* WHAT THE TASK REQUIRES *
All entries must be transcribed exactly, down to the last character.
##### RAW DATA
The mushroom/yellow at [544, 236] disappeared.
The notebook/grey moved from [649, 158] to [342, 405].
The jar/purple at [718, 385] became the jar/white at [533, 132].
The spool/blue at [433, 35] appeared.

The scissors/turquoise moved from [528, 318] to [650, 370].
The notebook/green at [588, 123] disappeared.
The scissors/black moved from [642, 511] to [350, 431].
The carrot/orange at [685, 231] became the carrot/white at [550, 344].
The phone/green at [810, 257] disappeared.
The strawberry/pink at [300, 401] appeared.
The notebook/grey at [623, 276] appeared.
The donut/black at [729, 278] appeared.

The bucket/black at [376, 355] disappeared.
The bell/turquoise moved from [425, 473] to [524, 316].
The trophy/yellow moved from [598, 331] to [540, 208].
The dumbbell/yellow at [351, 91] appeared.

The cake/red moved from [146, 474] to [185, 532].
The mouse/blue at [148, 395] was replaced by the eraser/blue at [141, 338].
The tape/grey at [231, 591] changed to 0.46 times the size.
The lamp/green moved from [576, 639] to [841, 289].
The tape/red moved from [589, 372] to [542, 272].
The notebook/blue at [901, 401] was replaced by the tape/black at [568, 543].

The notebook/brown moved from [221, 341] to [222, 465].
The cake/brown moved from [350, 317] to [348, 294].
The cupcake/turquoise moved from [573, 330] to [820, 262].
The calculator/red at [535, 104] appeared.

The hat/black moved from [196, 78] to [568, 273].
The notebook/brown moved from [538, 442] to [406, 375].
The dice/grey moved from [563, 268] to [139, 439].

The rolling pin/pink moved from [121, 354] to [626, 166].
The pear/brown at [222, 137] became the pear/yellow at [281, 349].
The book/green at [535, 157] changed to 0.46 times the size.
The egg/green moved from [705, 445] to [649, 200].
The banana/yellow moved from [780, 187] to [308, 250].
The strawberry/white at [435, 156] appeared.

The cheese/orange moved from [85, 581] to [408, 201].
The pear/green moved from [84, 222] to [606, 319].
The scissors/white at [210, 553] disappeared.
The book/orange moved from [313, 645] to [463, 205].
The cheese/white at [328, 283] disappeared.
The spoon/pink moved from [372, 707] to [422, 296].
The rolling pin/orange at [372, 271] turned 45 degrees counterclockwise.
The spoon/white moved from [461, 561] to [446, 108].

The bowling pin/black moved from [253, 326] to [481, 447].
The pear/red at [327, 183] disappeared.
##########
* PROBLEM SOLUTION *
The mushroom/yellow at [544, 236] disappeared.
The notebook/grey moved from [649, 158] to [342, 405].
The jar/purple at [718, 385] became the jar/white at [533, 132].
The spool/blue at [433, 35] appeared.

The scissors/turquoise moved from [528, 318] to [650, 370].
The notebook/green at [588, 123] disappeared.
The scissors/black moved from [642, 511] to [350, 431].
The carrot/orange at [685, 231] became the carrot/white at [550, 344].
The phone/green at [810, 257] disappeared.
The strawberry/pink at [300, 401] appeared.
The notebook/grey at [623, 276] appeared.
The donut/black at [729, 278] appeared.

The bucket/black at [376, 355] disappeared.
The bell/turquoise moved from [425, 473] to [524, 316].
The trophy/yellow moved from [598, 331] to [540, 208].
The dumbbell/yellow at [351, 91] appeared.

The cake/red moved from [146, 474] to [185, 532].
The mouse/blue at [148, 395] was replaced by the eraser/blue at [141, 338].
The tape/grey at [231, 591] changed to 0.46 times the size.
The lamp/green moved from [576, 639] to [841, 289].
The tape/red moved from [589, 372] to [542, 272].
The notebook/blue at [901, 401] was replaced by the tape/black at [568, 543].

The notebook/brown moved from [221, 341] to [222, 465].
The cake/brown moved from [350, 317] to [348, 294].
The cupcake/turquoise moved from [573, 330] to [820, 262].
The calculator/red at [535, 104] appeared.

The hat/black moved from [196, 78] to [568, 273].
The notebook/brown moved from [538, 442] to [406, 375].
The dice/grey moved from [563, 268] to [139, 439].

The rolling pin/pink moved from [121, 354] to [626, 166].
The pear/brown at [222, 137] became the pear/yellow at [281, 349].
The book/green at [535, 157] changed to 0.46 times the size.
The egg/green moved from [705, 445] to [649, 200].
The banana/yellow moved from [780, 187] to [308, 250].
The strawberry/white at [435, 156] appeared.

The cheese/orange moved from [85, 581] to [408, 201].
The pear/green moved from [84, 222] to [606, 319].
The scissors/white at [210, 553] disappeared.
The book/orange moved from [313, 645] to [463, 205].
The cheese/white at [328, 283] disappeared.
The spoon/pink moved from [372, 707] to [422, 296].
The rolling pin/orange at [372, 271] turned 45 degrees counterclockwise.
The spoon/white moved from [461, 561] to [446, 108].

The bowling pin/black moved from [253, 326] to [481, 447].
The pear/red at [327, 183] disappeared.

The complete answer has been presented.